Object tracking records
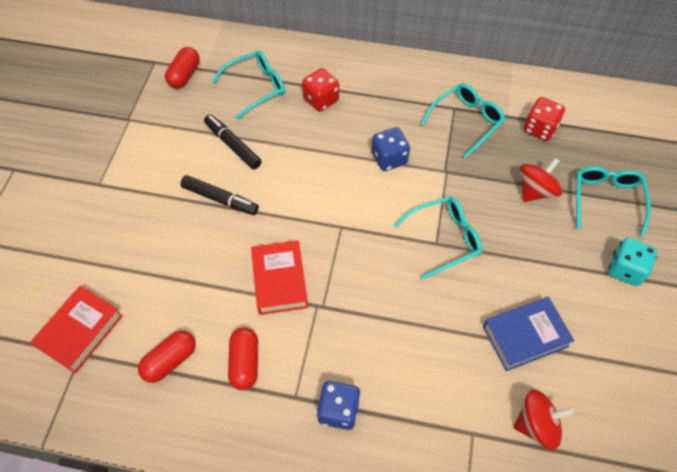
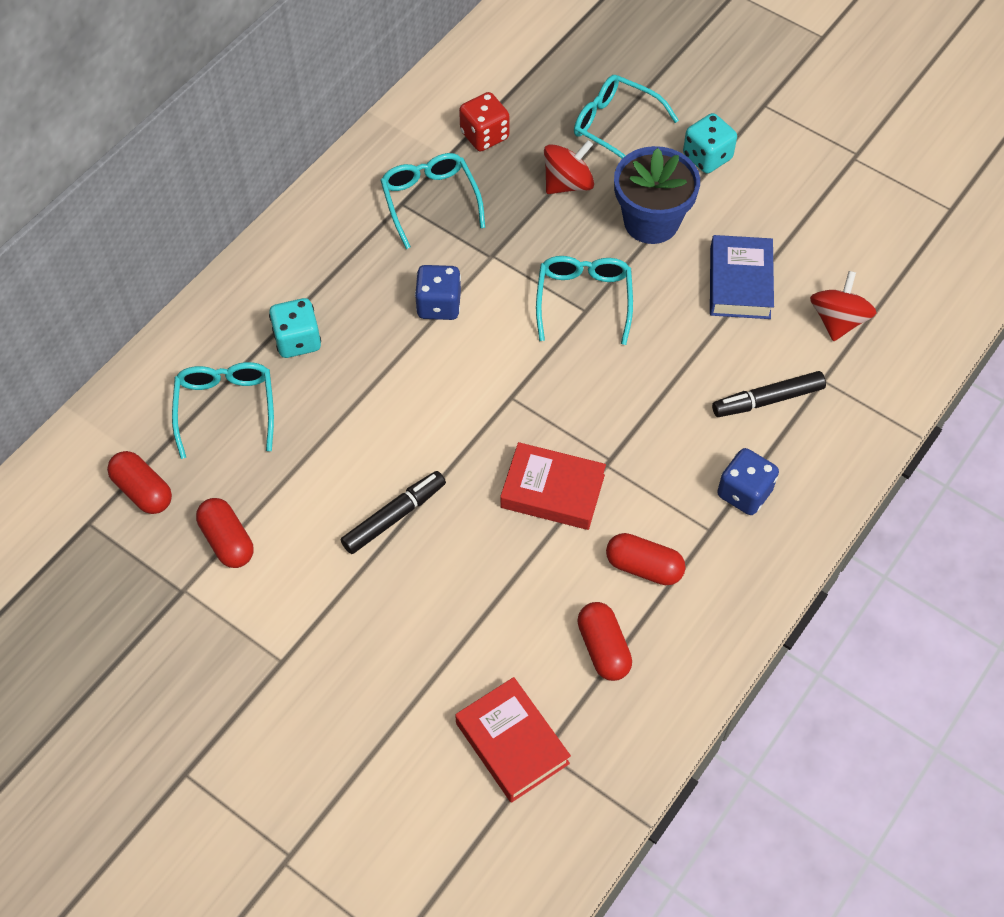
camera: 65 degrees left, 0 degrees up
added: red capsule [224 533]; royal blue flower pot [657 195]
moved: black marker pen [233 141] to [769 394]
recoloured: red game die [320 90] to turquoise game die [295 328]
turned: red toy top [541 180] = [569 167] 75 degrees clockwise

[Activity] An exact reproduction of every record above is required, with no pictures included.

[Answer to the exercise]
camera: 65 degrees left, 0 degrees up
added: red capsule [224 533]; royal blue flower pot [657 195]
moved: black marker pen [233 141] to [769 394]
recoloured: red game die [320 90] to turquoise game die [295 328]
turned: red toy top [541 180] = [569 167] 75 degrees clockwise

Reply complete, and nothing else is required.